DIRECTIONS.
Within the records below, filter for lines carrying the word "cutting" and copy them.

THE DATA Start Marker

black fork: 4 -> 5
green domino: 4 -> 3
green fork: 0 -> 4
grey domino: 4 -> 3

THE DATA End Marker
THE DATA Start Marker

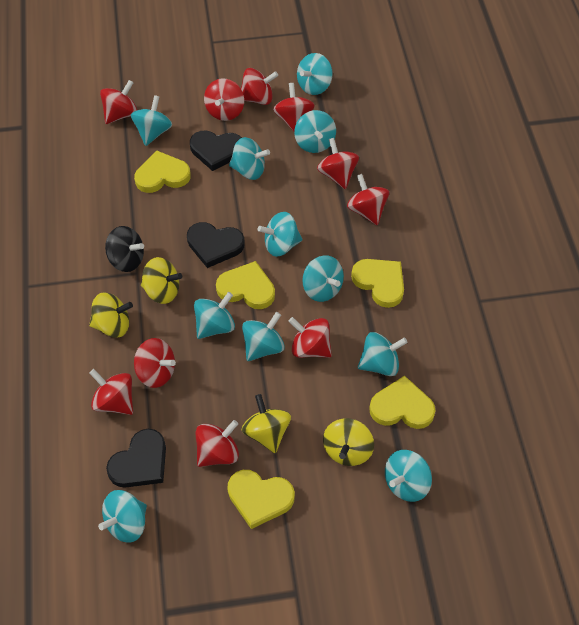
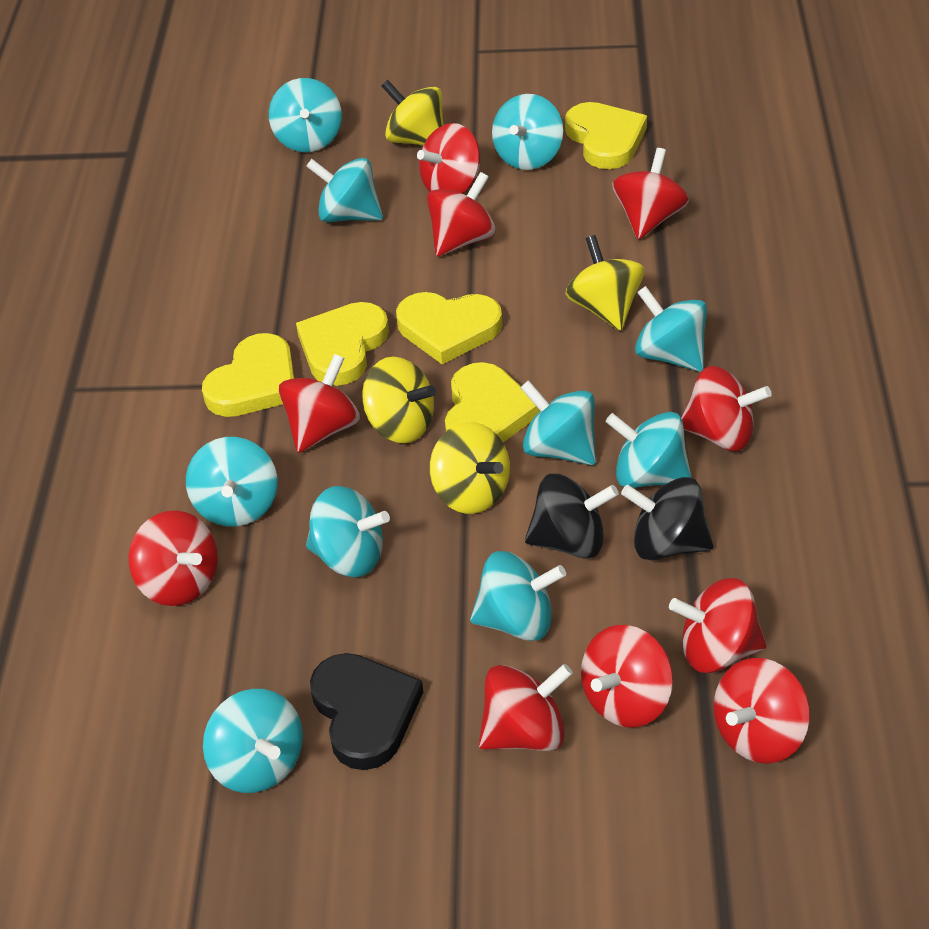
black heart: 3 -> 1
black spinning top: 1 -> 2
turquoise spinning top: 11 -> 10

THE DATA End Marker
THE DATA Start Marker

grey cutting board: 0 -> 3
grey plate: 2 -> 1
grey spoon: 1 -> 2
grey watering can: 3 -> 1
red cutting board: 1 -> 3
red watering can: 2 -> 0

THE DATA End Marker

ANSWER FOR THIS EXERCISE.
grey cutting board: 0 -> 3
red cutting board: 1 -> 3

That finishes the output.